• [Work to be completed]: Go through the entries one line at a time, and gather every line that has the word "cone".
[Start of Attachment]
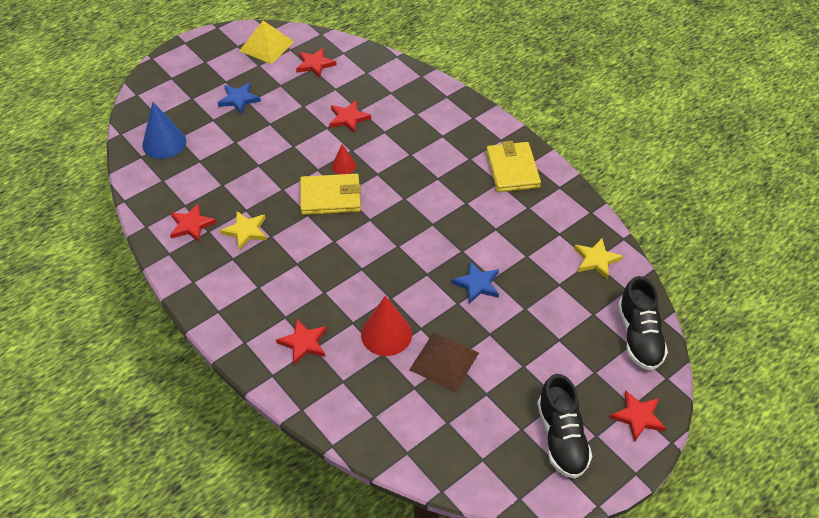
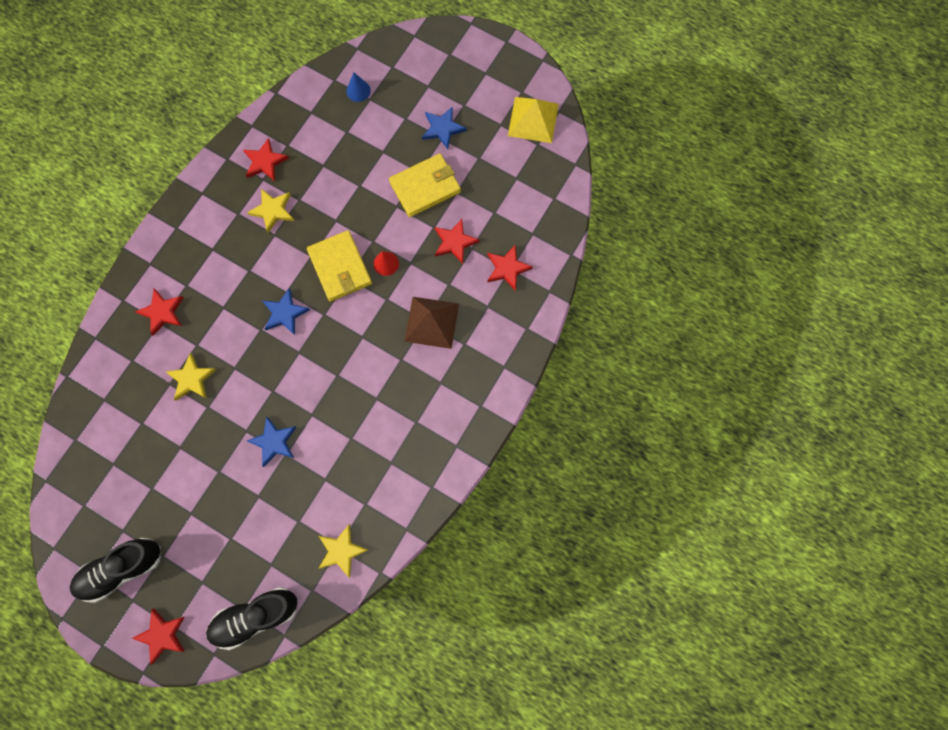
camera: 70 degrees right, 25 degrees up
blue cone [142,102,186,159] -> blue cone [346,72,371,102], size x0.55
red star [296,48,336,78] -> red star moved to [487,245,533,291]
red cone [361,296,412,356] -> yellow star [166,353,216,400]
brown pyramid [409,332,479,392] -> brown pyramid moved to [404,297,459,349]
yellow wallet [486,141,541,192] -> yellow wallet moved to [389,153,461,217]
none -> blue star [263,288,310,335]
[End of Attachment]
• [Exercise output]:
blue cone [142,102,186,159] -> blue cone [346,72,371,102], size x0.55
red cone [361,296,412,356] -> yellow star [166,353,216,400]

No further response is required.